#### What the task asks
Each line from the one containing "(107, 286) = (145, 287): none" through the final line of the data below must be repeated exactly.

Data extracts Start Marker

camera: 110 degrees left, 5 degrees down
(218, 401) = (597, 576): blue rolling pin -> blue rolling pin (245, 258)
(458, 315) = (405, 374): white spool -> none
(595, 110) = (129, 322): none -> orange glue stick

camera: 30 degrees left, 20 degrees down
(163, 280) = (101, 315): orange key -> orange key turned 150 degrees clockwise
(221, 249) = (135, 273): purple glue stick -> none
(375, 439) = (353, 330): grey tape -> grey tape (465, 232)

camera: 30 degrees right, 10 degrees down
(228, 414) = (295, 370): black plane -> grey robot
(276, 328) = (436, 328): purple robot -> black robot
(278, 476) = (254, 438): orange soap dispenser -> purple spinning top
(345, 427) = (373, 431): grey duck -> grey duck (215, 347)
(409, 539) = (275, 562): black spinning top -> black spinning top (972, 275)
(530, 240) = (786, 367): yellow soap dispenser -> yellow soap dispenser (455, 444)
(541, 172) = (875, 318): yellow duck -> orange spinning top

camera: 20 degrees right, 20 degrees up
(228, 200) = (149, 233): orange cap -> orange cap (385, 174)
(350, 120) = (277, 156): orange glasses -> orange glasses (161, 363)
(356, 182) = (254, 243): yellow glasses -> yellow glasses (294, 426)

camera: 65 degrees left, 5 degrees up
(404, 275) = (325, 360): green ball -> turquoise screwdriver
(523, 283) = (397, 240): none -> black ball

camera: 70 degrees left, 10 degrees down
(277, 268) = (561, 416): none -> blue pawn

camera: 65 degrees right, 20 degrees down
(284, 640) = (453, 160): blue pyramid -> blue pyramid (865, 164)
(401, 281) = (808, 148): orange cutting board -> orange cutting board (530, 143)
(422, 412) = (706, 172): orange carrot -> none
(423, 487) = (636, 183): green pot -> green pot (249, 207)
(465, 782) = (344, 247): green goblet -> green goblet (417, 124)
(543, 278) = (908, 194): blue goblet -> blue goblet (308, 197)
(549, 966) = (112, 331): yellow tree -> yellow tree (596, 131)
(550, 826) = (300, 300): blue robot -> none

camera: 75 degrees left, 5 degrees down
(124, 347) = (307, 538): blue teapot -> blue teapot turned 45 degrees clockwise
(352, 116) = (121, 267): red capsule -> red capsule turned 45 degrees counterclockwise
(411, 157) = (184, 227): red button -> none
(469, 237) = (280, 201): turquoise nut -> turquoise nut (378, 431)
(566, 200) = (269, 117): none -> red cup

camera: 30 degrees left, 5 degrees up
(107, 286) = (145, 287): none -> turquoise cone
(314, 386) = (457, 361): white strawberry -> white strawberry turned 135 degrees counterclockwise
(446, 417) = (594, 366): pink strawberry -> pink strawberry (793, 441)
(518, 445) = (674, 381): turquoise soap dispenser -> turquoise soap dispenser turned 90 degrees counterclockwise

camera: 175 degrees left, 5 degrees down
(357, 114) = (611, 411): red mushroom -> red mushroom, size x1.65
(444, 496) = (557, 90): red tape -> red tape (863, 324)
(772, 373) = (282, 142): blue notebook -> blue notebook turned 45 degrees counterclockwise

Data extracts End Marker

#### Answer for the task
(107, 286) = (145, 287): none -> turquoise cone
(314, 386) = (457, 361): white strawberry -> white strawberry turned 135 degrees counterclockwise
(446, 417) = (594, 366): pink strawberry -> pink strawberry (793, 441)
(518, 445) = (674, 381): turquoise soap dispenser -> turquoise soap dispenser turned 90 degrees counterclockwise

camera: 175 degrees left, 5 degrees down
(357, 114) = (611, 411): red mushroom -> red mushroom, size x1.65
(444, 496) = (557, 90): red tape -> red tape (863, 324)
(772, 373) = (282, 142): blue notebook -> blue notebook turned 45 degrees counterclockwise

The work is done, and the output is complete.